╭─ Data for review

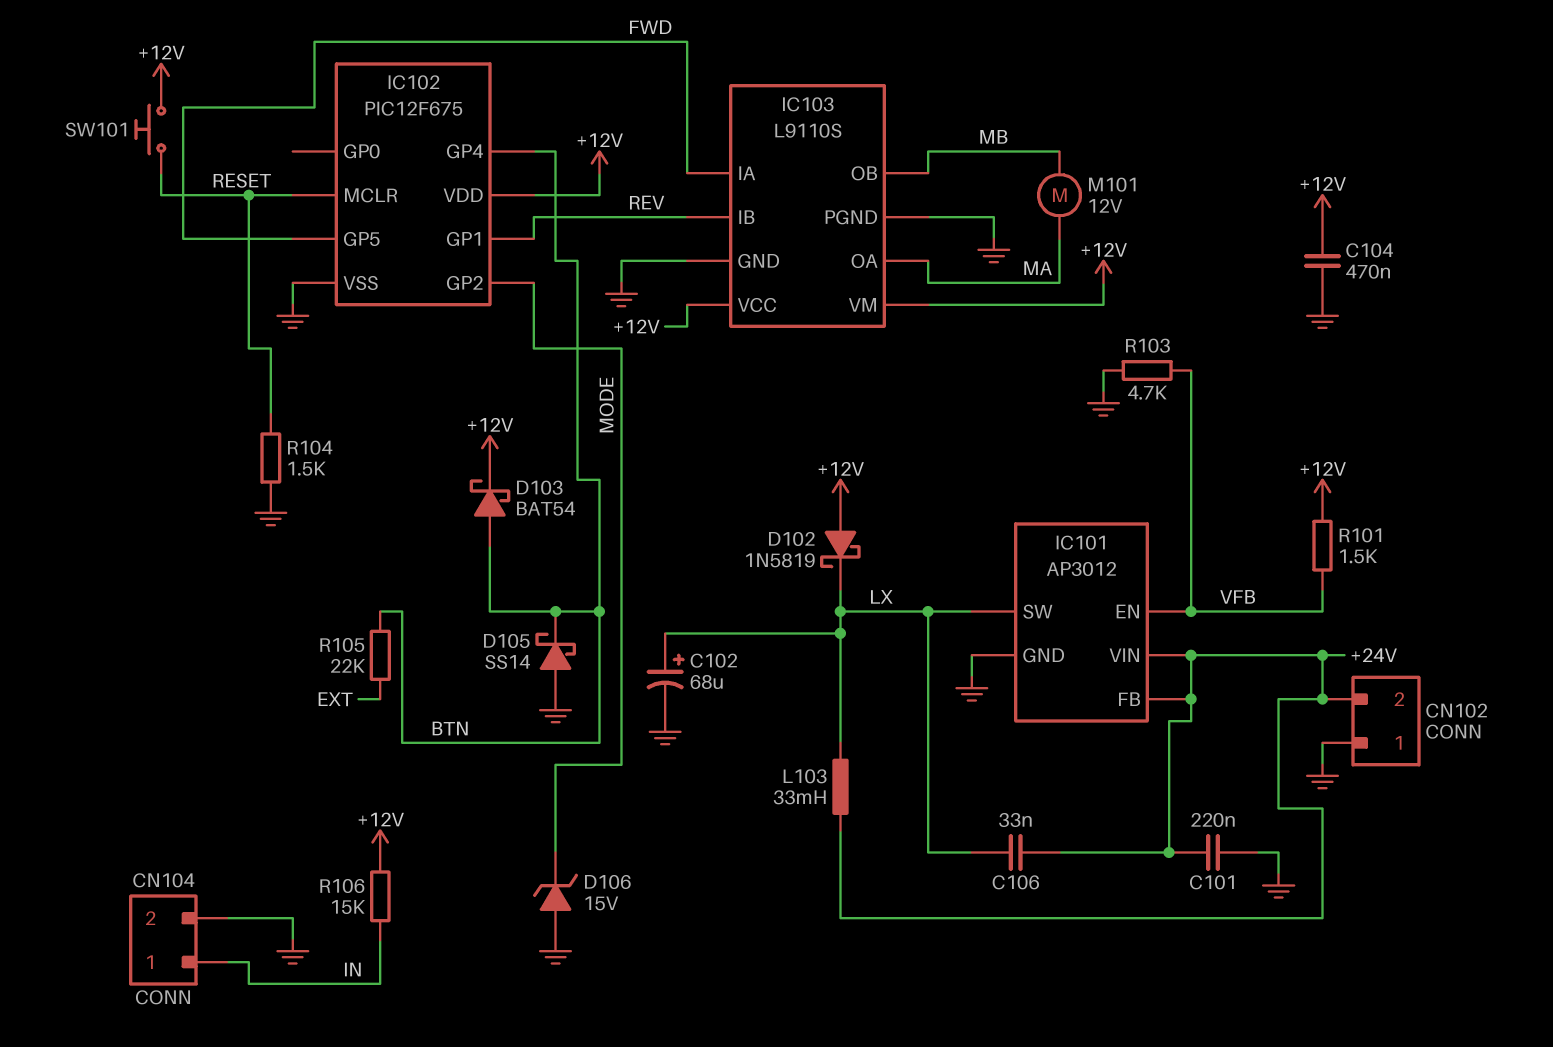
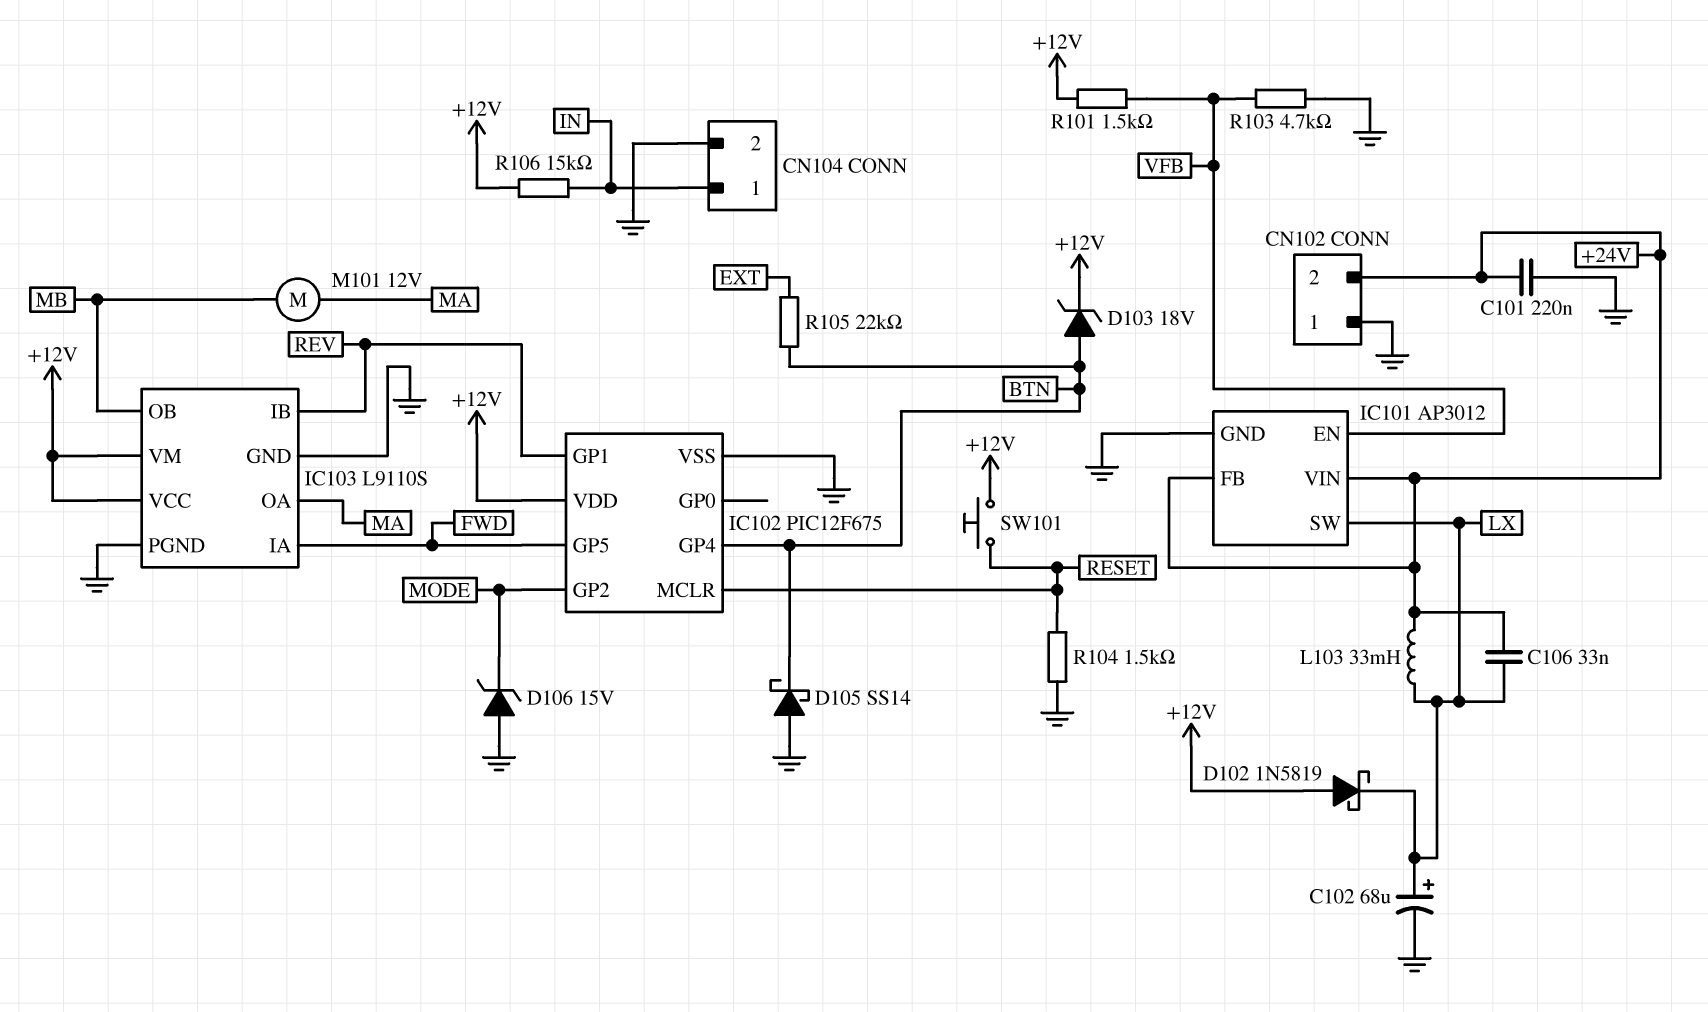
C104: 470nF (+12V, GND) -> none
D103: schottky BAT54 (A BTN, K +12V) -> zener 18V (A BTN, K +12V)

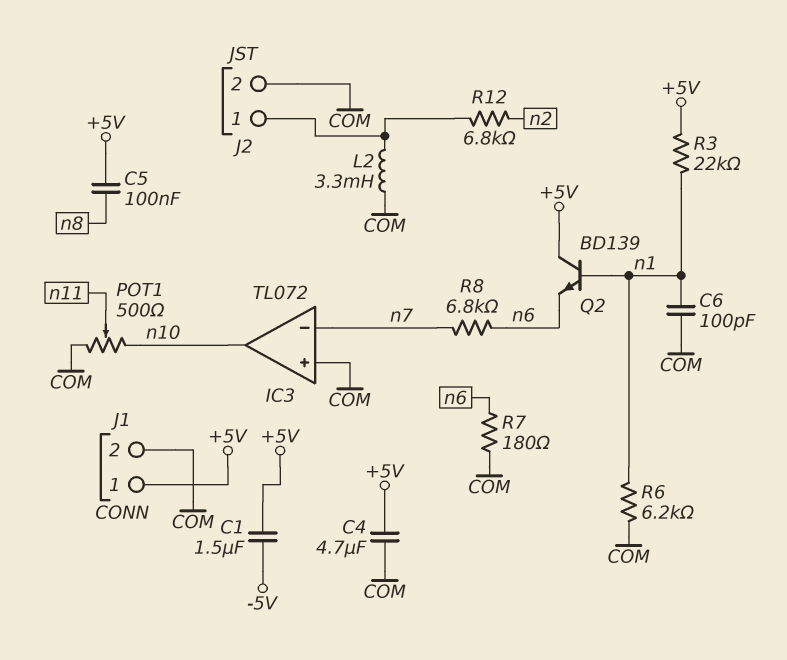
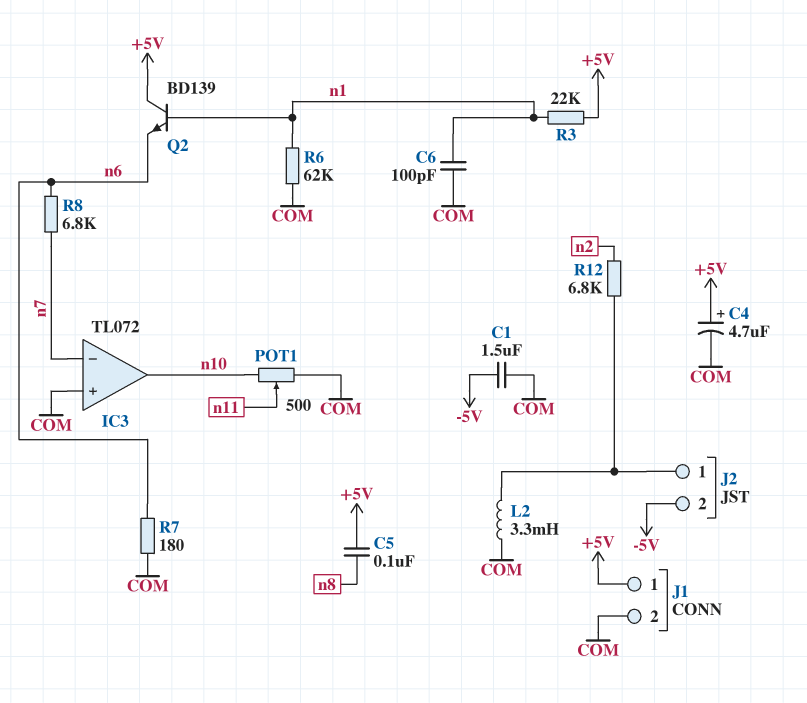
C1: 1.5uF (+5V, -5V) -> 1.5uF (-5V, COM)
C4: 4.7uF (+5V, COM) -> 4.7uF (plus +5V, minus COM)
J2 pin 2: COM -> -5V
R6: 6.2k (COM, n1) -> 62k (COM, n1)

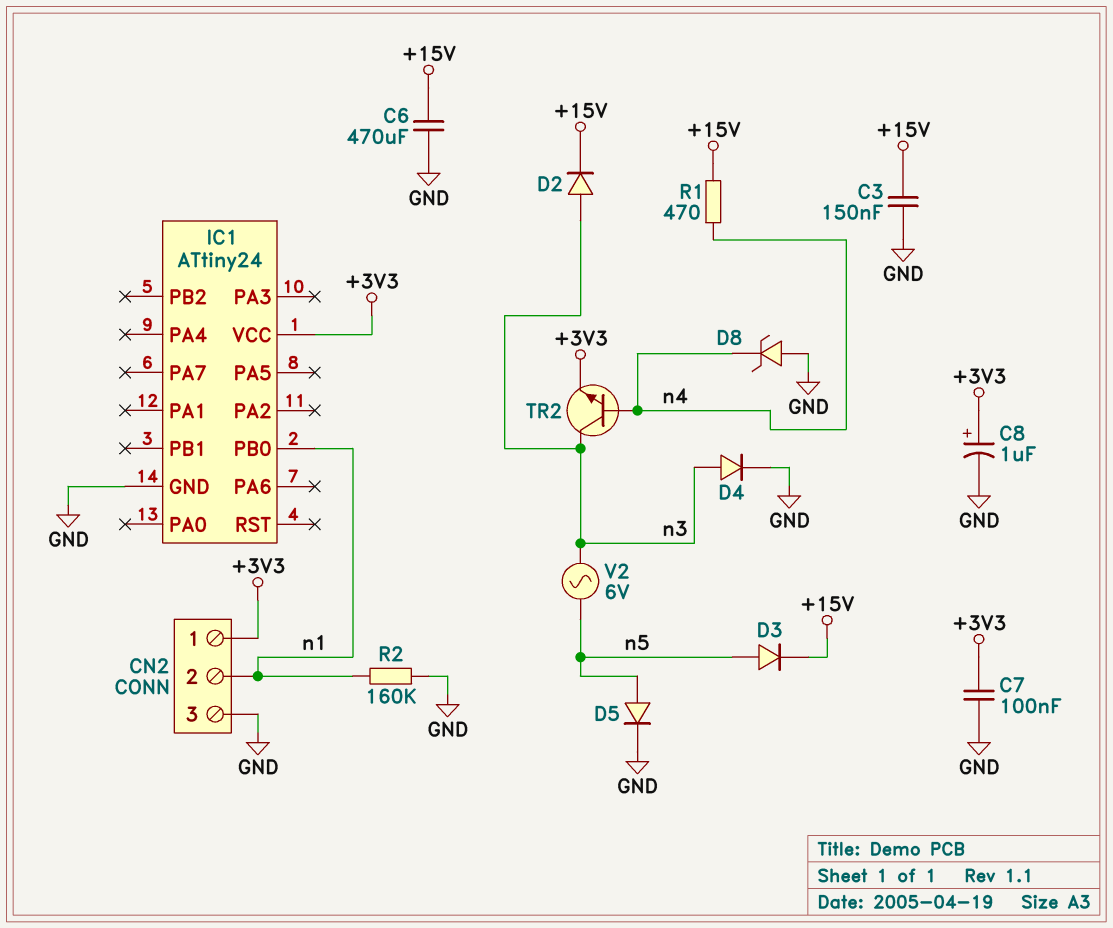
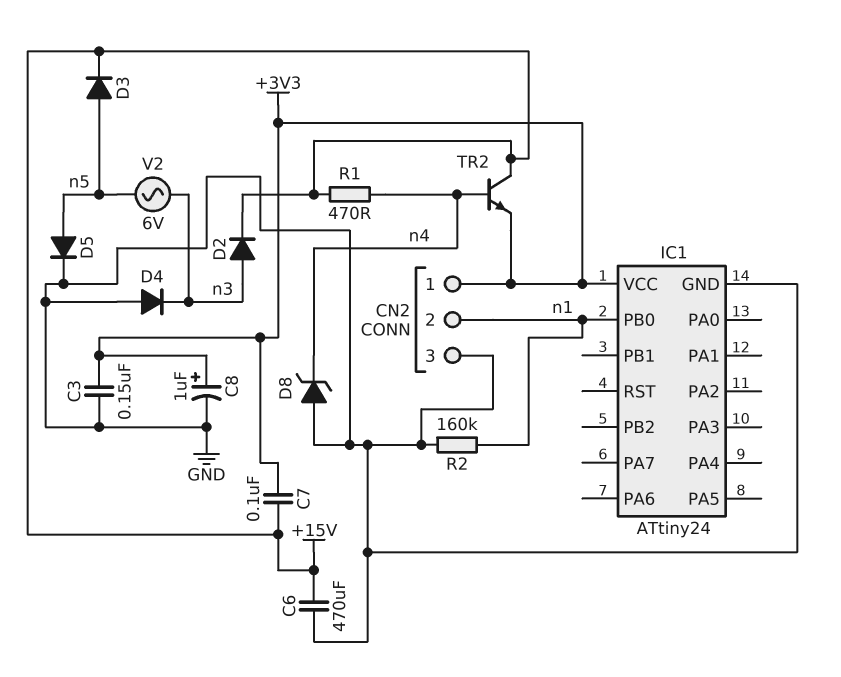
C3: 150nF (+15V, GND) -> 150nF (+3V3, GND)
C7: 100nF (+3V3, GND) -> 100nF (+3V3, +15V)
D4: diode (A n3, K GND) -> diode (A GND, K n3)
TR2: NPN (B n4, C n3, E +3V3) -> NPN (B n4, C +15V, E +3V3)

╰─

Please reproduce the entries above exactly, omitting every picture.

C104: 470nF (+12V, GND) -> none
D103: schottky BAT54 (A BTN, K +12V) -> zener 18V (A BTN, K +12V)

C1: 1.5uF (+5V, -5V) -> 1.5uF (-5V, COM)
C4: 4.7uF (+5V, COM) -> 4.7uF (plus +5V, minus COM)
J2 pin 2: COM -> -5V
R6: 6.2k (COM, n1) -> 62k (COM, n1)

C3: 150nF (+15V, GND) -> 150nF (+3V3, GND)
C7: 100nF (+3V3, GND) -> 100nF (+3V3, +15V)
D4: diode (A n3, K GND) -> diode (A GND, K n3)
TR2: NPN (B n4, C n3, E +3V3) -> NPN (B n4, C +15V, E +3V3)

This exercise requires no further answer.